• [Task directions]
Your answer must be the exact lines of the listing below that run from the line with "green rectangle: (31, 86)" to the line with "gray triangle: (92, 67) -> (143, 120), moved", ends included, and no pictures.

• [Data extract]
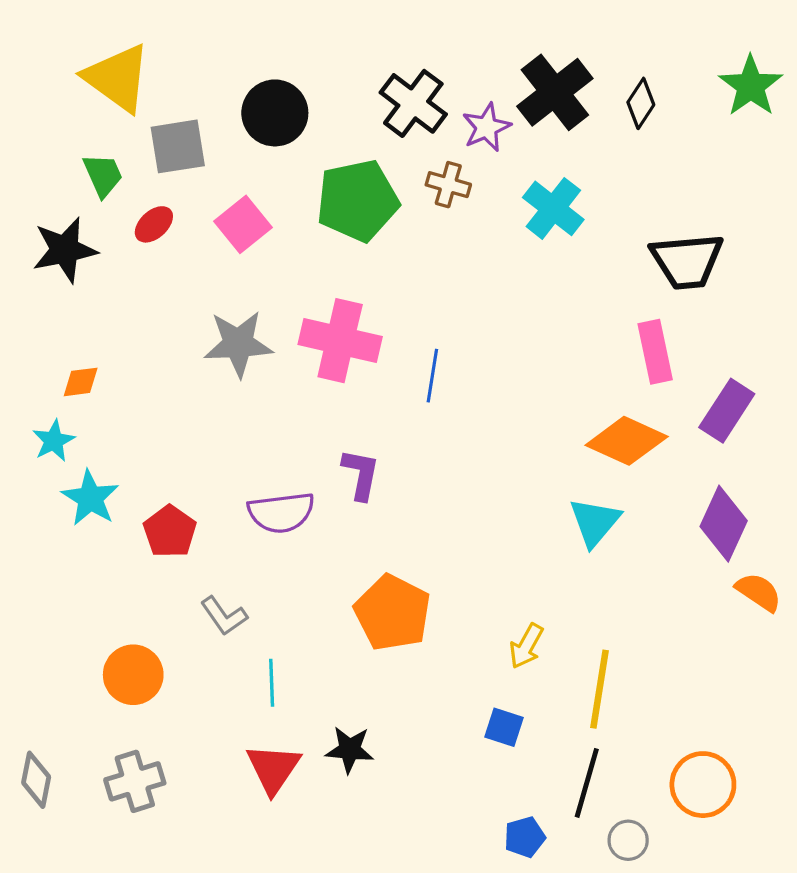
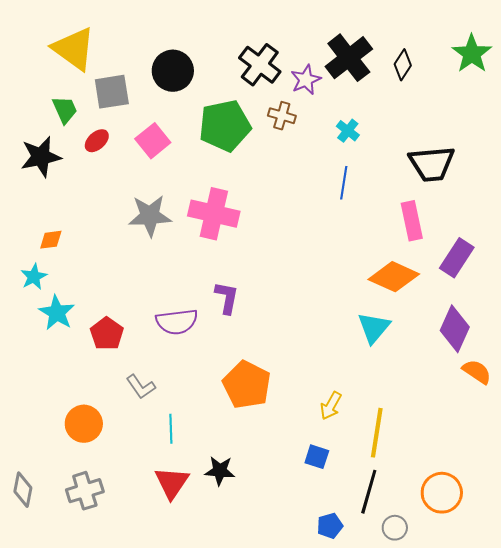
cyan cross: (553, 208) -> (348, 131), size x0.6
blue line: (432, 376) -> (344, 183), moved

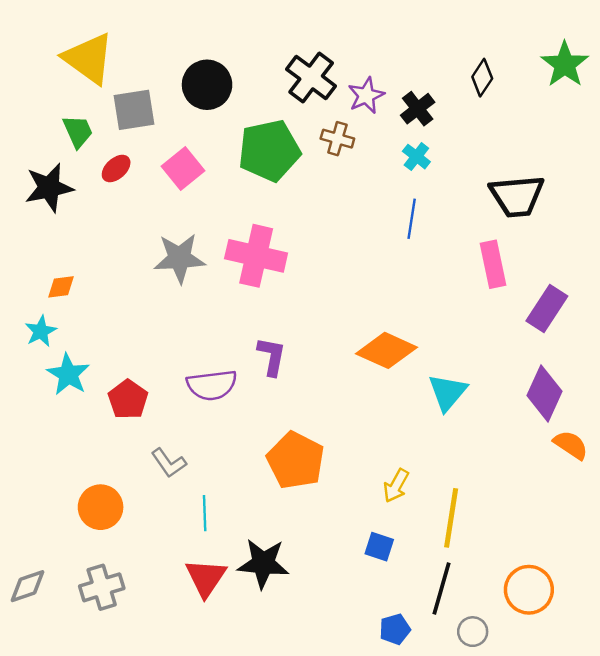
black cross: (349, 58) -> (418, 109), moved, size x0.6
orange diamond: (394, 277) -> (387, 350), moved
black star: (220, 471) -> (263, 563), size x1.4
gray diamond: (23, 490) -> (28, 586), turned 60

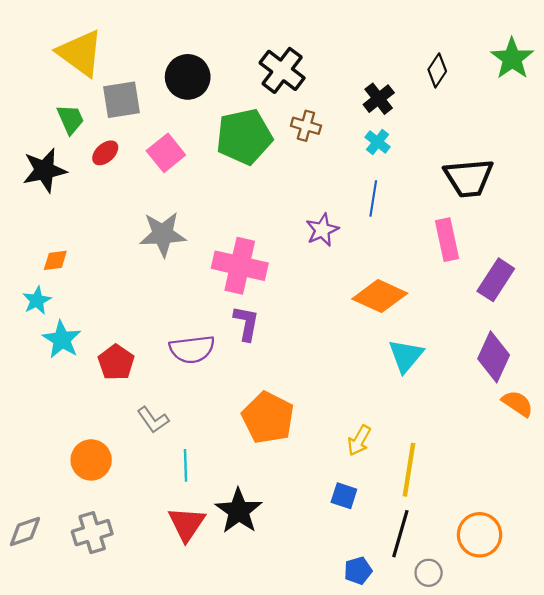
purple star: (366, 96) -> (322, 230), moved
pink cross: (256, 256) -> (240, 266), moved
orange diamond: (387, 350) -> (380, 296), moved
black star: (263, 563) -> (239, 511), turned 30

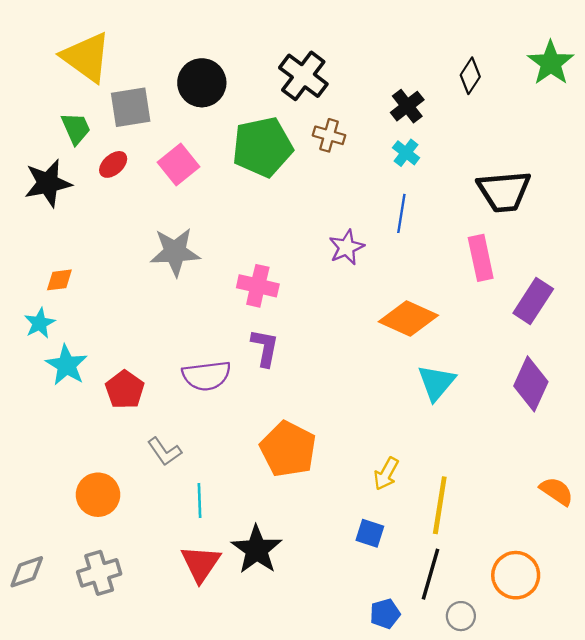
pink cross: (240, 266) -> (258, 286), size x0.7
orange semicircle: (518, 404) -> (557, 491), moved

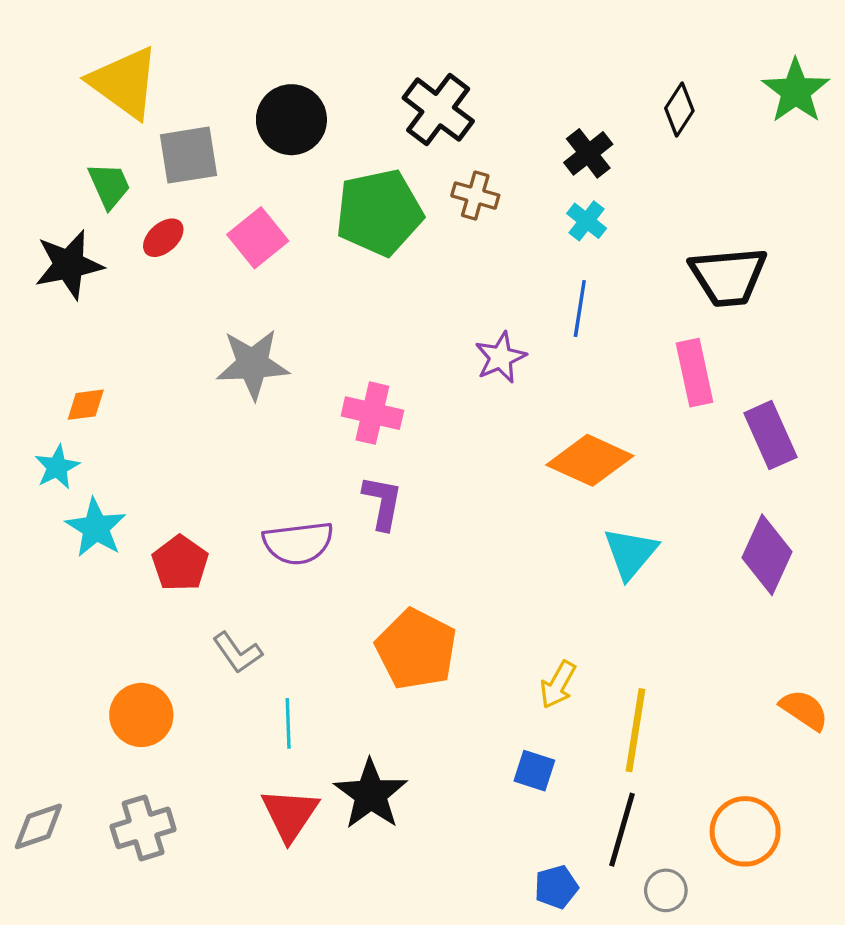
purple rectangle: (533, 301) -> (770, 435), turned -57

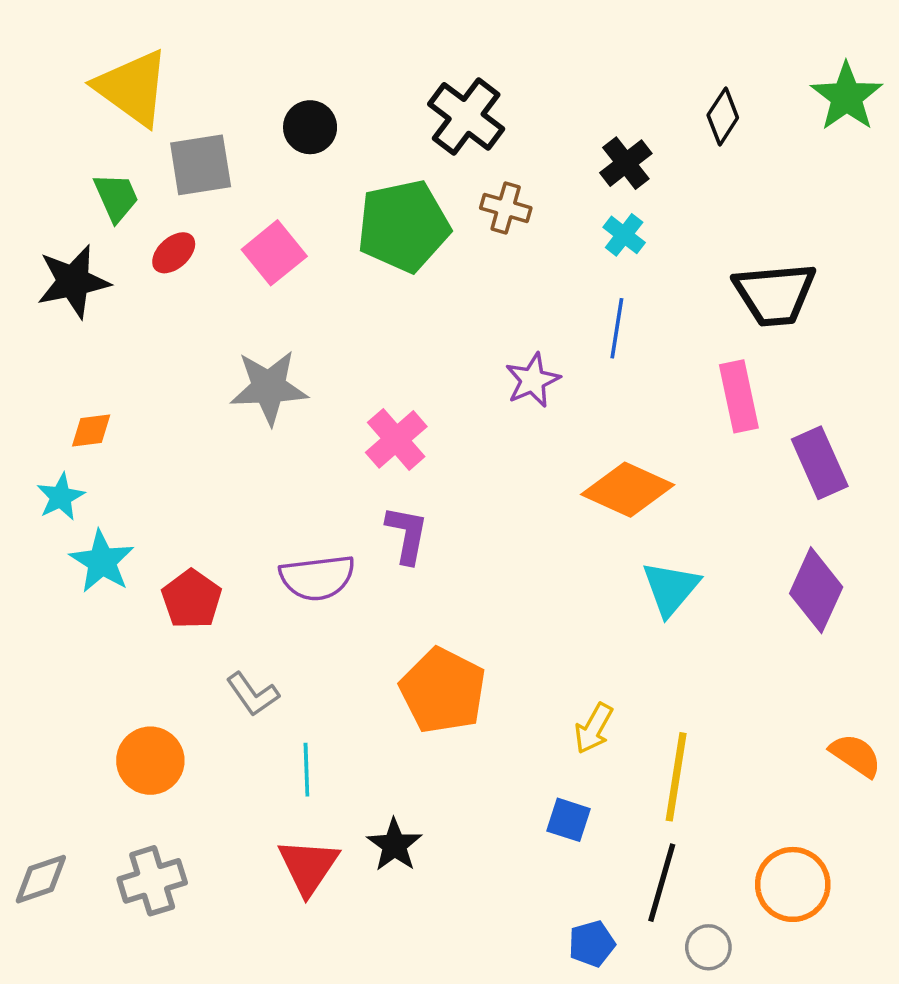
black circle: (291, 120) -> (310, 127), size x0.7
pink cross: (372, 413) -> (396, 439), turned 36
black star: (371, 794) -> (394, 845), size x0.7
==
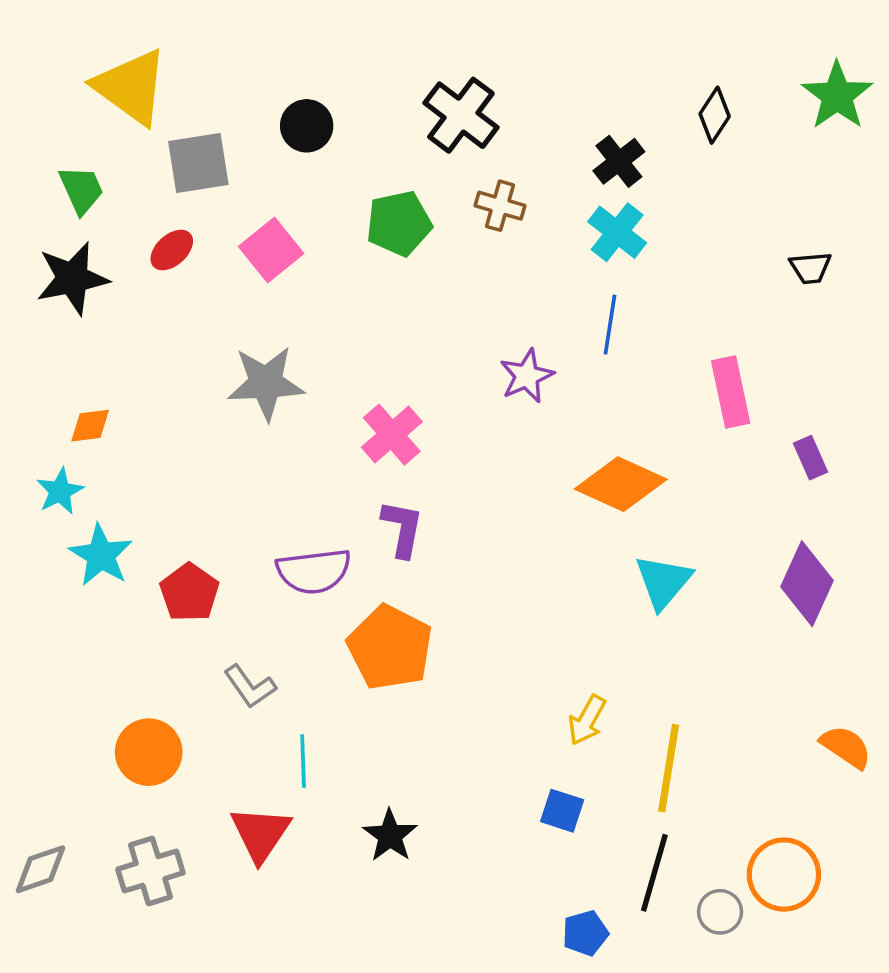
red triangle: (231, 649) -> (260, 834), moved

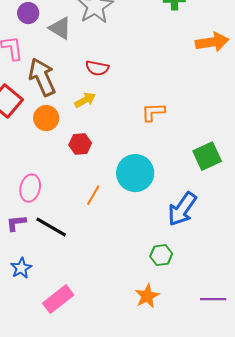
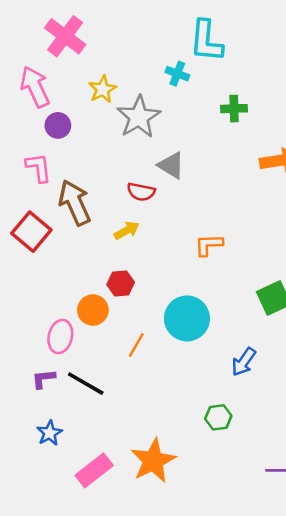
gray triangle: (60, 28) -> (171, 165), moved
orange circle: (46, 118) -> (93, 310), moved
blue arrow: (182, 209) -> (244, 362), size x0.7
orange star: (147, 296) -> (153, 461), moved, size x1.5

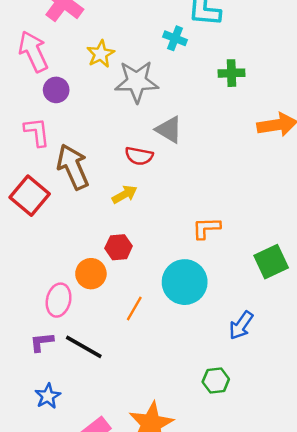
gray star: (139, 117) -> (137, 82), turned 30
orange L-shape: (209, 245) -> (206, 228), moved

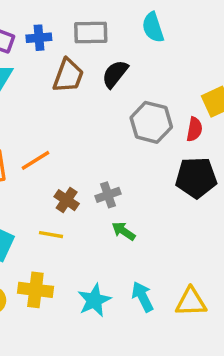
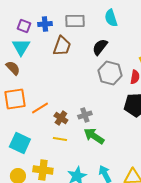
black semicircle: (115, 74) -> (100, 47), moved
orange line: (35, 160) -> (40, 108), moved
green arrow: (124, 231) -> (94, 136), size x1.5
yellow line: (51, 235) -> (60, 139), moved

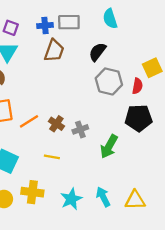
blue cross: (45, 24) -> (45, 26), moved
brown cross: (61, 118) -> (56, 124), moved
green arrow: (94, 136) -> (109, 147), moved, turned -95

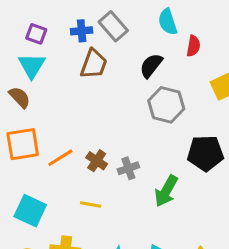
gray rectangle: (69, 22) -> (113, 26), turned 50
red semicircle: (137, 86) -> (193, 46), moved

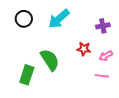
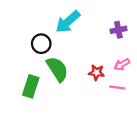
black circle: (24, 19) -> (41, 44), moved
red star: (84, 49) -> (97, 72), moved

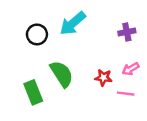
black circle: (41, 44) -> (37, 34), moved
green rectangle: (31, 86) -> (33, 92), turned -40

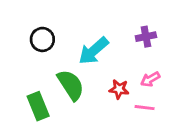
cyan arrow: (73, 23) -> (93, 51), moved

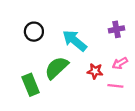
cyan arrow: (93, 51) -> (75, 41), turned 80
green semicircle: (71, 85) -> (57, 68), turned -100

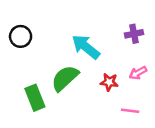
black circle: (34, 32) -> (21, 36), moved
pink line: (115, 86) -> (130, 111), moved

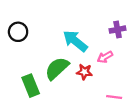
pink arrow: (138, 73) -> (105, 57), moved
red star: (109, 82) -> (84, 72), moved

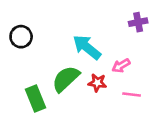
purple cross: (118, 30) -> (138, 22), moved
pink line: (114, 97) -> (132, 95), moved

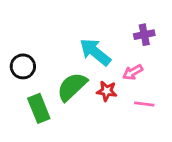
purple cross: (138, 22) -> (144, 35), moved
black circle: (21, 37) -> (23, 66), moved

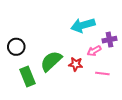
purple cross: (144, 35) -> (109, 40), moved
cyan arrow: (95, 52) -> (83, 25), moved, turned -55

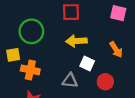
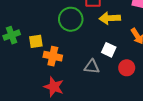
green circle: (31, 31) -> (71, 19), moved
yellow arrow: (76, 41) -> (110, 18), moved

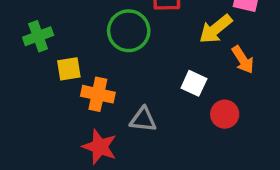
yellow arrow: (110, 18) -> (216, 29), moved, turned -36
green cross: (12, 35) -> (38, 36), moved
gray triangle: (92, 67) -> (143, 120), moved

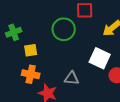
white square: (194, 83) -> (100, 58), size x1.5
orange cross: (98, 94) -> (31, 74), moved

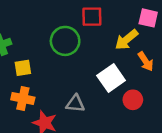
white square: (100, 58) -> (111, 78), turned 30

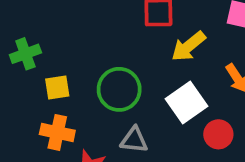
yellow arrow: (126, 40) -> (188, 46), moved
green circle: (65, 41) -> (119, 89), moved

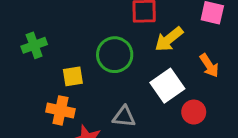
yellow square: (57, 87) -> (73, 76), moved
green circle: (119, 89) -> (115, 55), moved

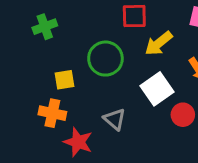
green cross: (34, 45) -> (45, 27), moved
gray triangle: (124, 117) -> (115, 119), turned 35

• [Expected output]
green rectangle: (31, 86) -> (33, 92), turned -40

cyan arrow: (73, 23) -> (93, 51), moved

cyan arrow: (93, 51) -> (75, 41), turned 80
green semicircle: (71, 85) -> (57, 68), turned -100

black circle: (34, 32) -> (21, 36), moved
pink line: (115, 86) -> (130, 111), moved

pink arrow: (138, 73) -> (105, 57), moved
red star: (109, 82) -> (84, 72), moved

purple cross: (118, 30) -> (138, 22), moved
pink line: (114, 97) -> (132, 95), moved

purple cross: (138, 22) -> (144, 35), moved
black circle: (21, 37) -> (23, 66), moved

purple cross: (144, 35) -> (109, 40), moved
cyan arrow: (95, 52) -> (83, 25), moved, turned -55

green circle: (31, 31) -> (71, 19), moved
yellow arrow: (76, 41) -> (110, 18), moved

yellow arrow: (110, 18) -> (216, 29), moved, turned -36
green cross: (12, 35) -> (38, 36), moved
gray triangle: (92, 67) -> (143, 120), moved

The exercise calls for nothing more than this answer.